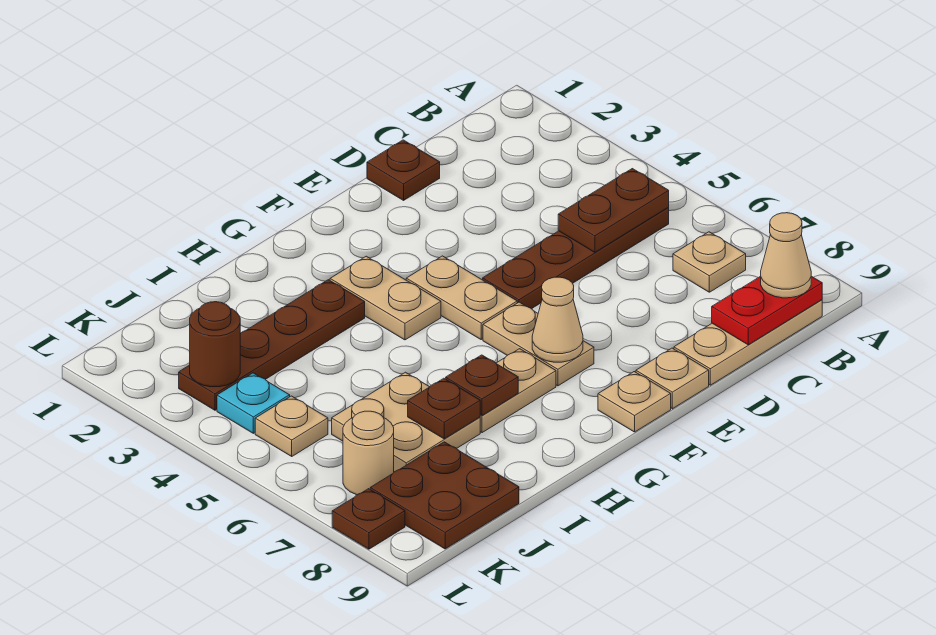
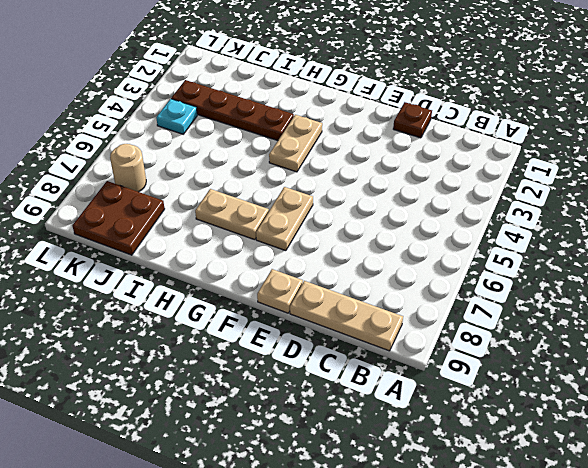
none -> brown plate B5:E5 level 1
none -> tan plate B7 level 1
none -> tan plate F4:F5 level 1

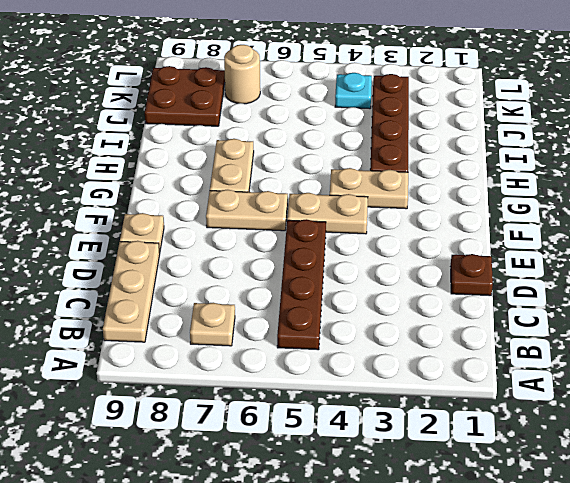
none -> tan plate F9 level 1
none -> tan plate I6:J7 level 1
none -> tan plate K5 level 1

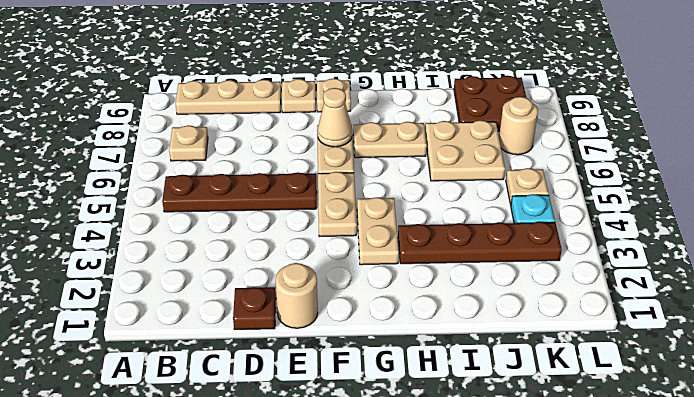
tan round brick E1 level 1 -> none
none -> brown plate L8 level 1
none -> brown plate B5:C5 level 2
none -> red plate B9:C9 level 2

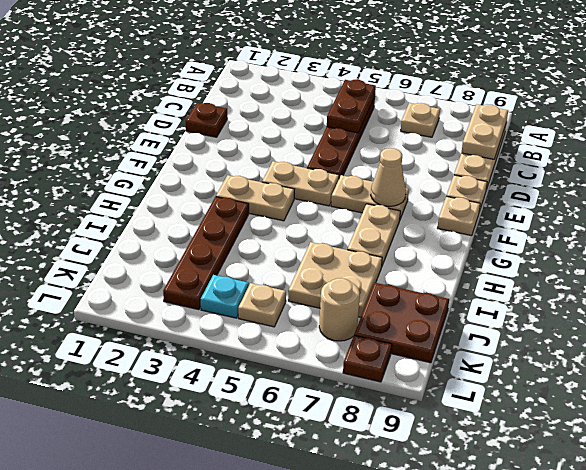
tan plate B9:C9 level 2 -> red plate B9:C9 level 2
none -> brown plate H7 level 2
none -> brown plate I7 level 2
none -> brown round brick K3 level 2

=======

Please reproduce the lines exactly from the one containing "none -> brown plate B5:C5 level 2" through the last line of the data above, and keep the pictures out.

none -> brown plate B5:C5 level 2
none -> red plate B9:C9 level 2

tan plate B9:C9 level 2 -> red plate B9:C9 level 2
none -> brown plate H7 level 2
none -> brown plate I7 level 2
none -> brown round brick K3 level 2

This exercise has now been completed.